▶ Information provided:
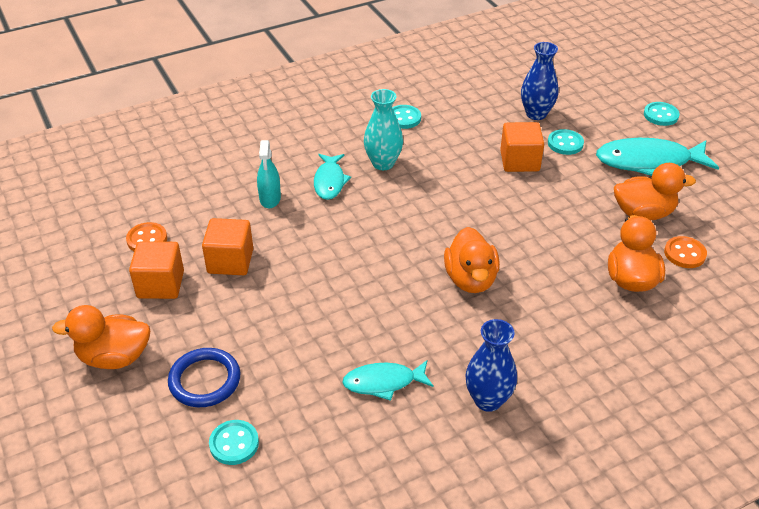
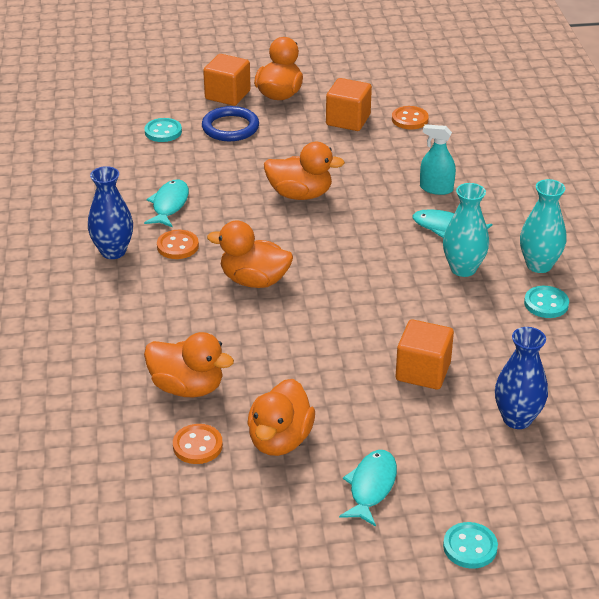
camera: 110 degrees right, 5 degrees down
(230, 261) = (357, 155): orange cube -> orange cube (227, 95)
(318, 285) = (300, 194): none -> orange duck
(357, 127) = (539, 265): none -> turquoise vase
(450, 350) = (177, 246): none -> orange button
(565, 143) = (442, 423): turquoise button -> none
(648, 162) = (371, 487): turquoise fish -> turquoise fish, size x0.60

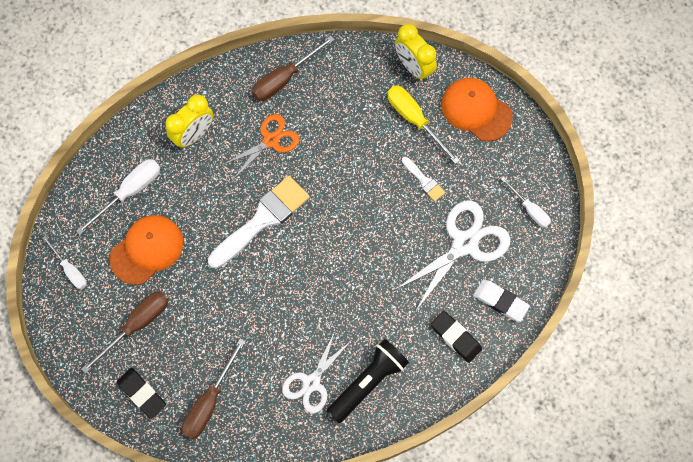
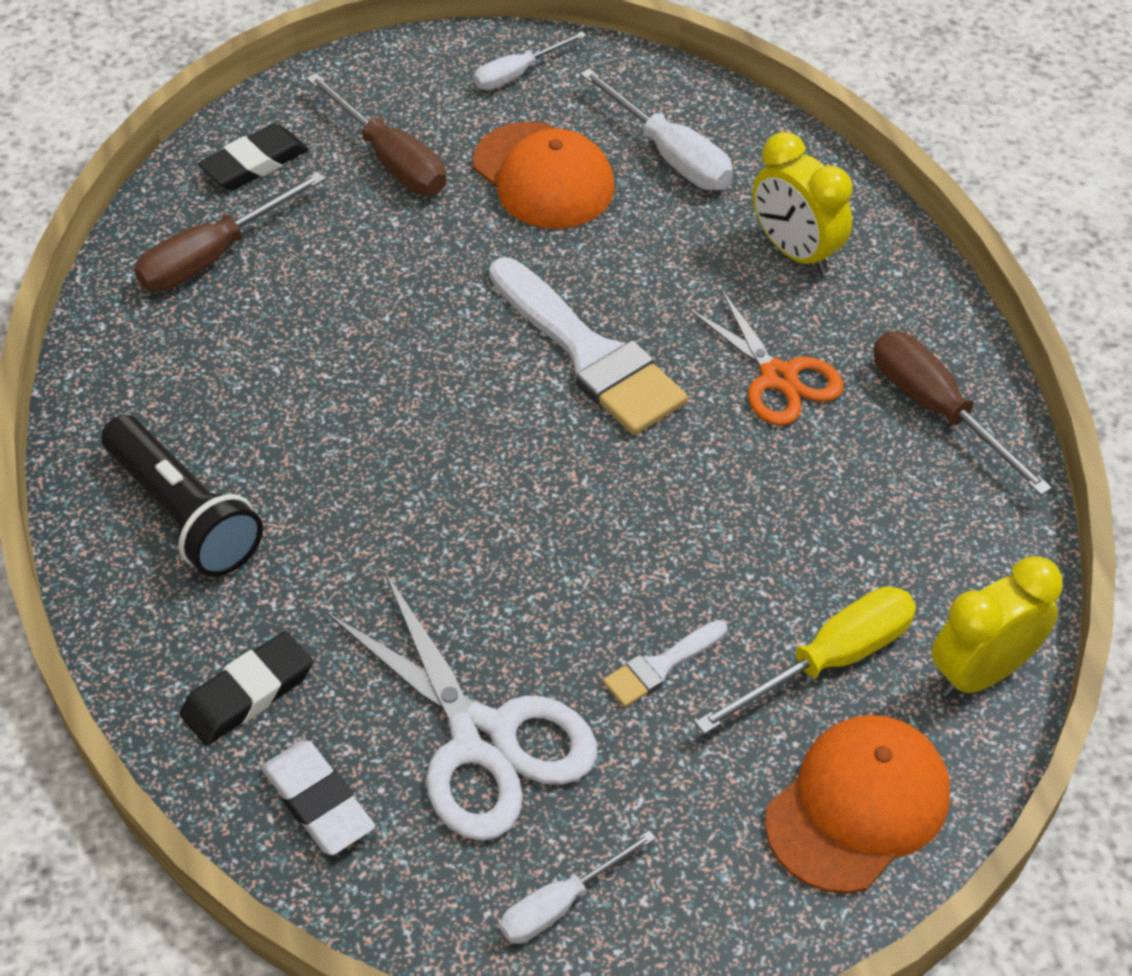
camera: 95 degrees right, 20 degrees down
(209, 402) = (213, 256): brown screwdriver -> brown screwdriver turned 75 degrees counterclockwise
(311, 383) = (209, 416): white scissors -> none
(500, 301) = (318, 802): white eraser -> white eraser turned 75 degrees counterclockwise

▶ Activity: An exact copy is needed of every line from the line containing "(450, 350) = (177, 246): none" to the last line of the records; pictures stay out of it.

▶ Written solution:
(450, 350) = (177, 246): none -> orange button
(565, 143) = (442, 423): turquoise button -> none
(648, 162) = (371, 487): turquoise fish -> turquoise fish, size x0.60

camera: 95 degrees right, 20 degrees down
(209, 402) = (213, 256): brown screwdriver -> brown screwdriver turned 75 degrees counterclockwise
(311, 383) = (209, 416): white scissors -> none
(500, 301) = (318, 802): white eraser -> white eraser turned 75 degrees counterclockwise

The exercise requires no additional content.